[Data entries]
↓↓↓

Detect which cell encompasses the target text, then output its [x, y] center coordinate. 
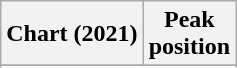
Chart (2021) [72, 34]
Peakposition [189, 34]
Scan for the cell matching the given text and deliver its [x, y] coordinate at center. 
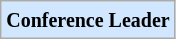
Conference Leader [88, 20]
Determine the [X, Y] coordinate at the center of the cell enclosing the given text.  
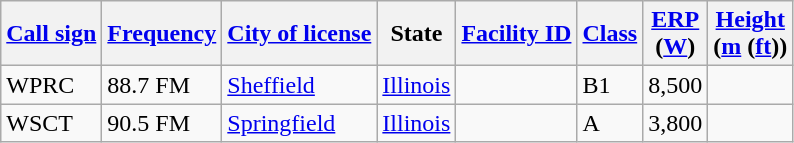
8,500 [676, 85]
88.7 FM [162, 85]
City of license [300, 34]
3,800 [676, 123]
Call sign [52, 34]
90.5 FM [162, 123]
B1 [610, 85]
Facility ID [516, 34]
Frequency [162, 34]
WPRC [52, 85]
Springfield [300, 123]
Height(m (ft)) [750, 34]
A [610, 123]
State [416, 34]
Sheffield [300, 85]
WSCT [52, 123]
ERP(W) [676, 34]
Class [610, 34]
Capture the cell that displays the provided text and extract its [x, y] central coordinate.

↑↑↑
↓↓↓

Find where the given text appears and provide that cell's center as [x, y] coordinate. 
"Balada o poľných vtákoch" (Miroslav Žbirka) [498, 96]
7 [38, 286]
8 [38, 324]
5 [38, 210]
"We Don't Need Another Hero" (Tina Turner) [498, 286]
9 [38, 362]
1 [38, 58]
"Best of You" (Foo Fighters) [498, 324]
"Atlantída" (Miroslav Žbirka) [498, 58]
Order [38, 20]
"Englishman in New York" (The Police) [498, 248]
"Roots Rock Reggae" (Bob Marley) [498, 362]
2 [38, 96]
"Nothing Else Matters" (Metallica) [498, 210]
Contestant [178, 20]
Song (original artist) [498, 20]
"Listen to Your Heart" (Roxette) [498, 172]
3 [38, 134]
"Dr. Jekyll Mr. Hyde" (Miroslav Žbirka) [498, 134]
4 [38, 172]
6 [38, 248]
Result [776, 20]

↑↑↑

Change "coordinate" to "position" in the items from the line with "Detect which cell" up to and including the line with "Determine the [X, Y]", and reproduce those lines with nothing else altered. Omit the pictures from your answer.

• _The completed task_
Detect which cell encompasses the target text, then output its [x, y] center position. 
Chart (2021) [72, 34]
Peakposition [189, 34]
Scan for the cell matching the given text and deliver its [x, y] position at center. 
Conference Leader [88, 20]
Determine the [X, Y] position at the center of the cell enclosing the given text.  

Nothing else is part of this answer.